ABOUT THIS EXERCISE: If a line in the records below contains "AGND", copy that line.

TASK DATA section start

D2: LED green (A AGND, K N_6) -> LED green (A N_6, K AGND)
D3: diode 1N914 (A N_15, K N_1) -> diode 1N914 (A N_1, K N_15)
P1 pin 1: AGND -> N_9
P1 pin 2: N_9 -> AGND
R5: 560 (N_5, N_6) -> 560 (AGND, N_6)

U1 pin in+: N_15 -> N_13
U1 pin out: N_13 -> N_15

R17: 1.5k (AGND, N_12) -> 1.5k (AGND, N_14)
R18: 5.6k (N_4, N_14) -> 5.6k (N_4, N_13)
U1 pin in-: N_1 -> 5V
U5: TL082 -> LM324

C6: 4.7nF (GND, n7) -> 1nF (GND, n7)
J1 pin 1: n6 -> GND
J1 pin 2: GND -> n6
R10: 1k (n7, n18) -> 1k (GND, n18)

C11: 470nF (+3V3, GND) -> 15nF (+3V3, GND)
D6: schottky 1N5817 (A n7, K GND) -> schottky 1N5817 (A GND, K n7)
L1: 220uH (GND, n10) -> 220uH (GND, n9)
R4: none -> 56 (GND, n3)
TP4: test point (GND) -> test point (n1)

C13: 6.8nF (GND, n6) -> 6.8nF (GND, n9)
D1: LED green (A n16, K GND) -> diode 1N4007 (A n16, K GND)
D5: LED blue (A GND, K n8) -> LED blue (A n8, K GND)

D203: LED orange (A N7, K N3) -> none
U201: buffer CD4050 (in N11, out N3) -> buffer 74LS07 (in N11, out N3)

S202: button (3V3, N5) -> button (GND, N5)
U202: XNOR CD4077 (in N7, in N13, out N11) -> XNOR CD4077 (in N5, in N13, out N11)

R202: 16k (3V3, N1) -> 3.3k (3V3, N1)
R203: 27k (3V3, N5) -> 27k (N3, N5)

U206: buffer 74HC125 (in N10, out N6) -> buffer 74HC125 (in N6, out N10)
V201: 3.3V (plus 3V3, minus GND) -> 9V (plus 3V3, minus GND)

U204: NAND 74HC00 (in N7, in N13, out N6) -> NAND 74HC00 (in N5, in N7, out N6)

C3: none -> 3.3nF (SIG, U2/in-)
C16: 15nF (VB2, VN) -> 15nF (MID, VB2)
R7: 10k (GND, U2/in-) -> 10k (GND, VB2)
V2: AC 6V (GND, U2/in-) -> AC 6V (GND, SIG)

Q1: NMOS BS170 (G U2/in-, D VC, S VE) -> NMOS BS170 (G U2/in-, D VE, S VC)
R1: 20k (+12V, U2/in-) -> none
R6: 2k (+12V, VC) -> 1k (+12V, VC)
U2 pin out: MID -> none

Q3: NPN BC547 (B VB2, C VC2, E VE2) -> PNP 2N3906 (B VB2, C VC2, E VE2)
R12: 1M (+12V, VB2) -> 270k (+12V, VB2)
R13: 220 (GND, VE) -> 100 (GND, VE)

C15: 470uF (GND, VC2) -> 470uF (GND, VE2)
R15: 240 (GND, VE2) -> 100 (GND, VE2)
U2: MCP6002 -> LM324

TASK DATA section end

ANSWER TO THIS EXERCISE:
D2: LED green (A AGND, K N_6) -> LED green (A N_6, K AGND)
P1 pin 1: AGND -> N_9
P1 pin 2: N_9 -> AGND
R5: 560 (N_5, N_6) -> 560 (AGND, N_6)
R17: 1.5k (AGND, N_12) -> 1.5k (AGND, N_14)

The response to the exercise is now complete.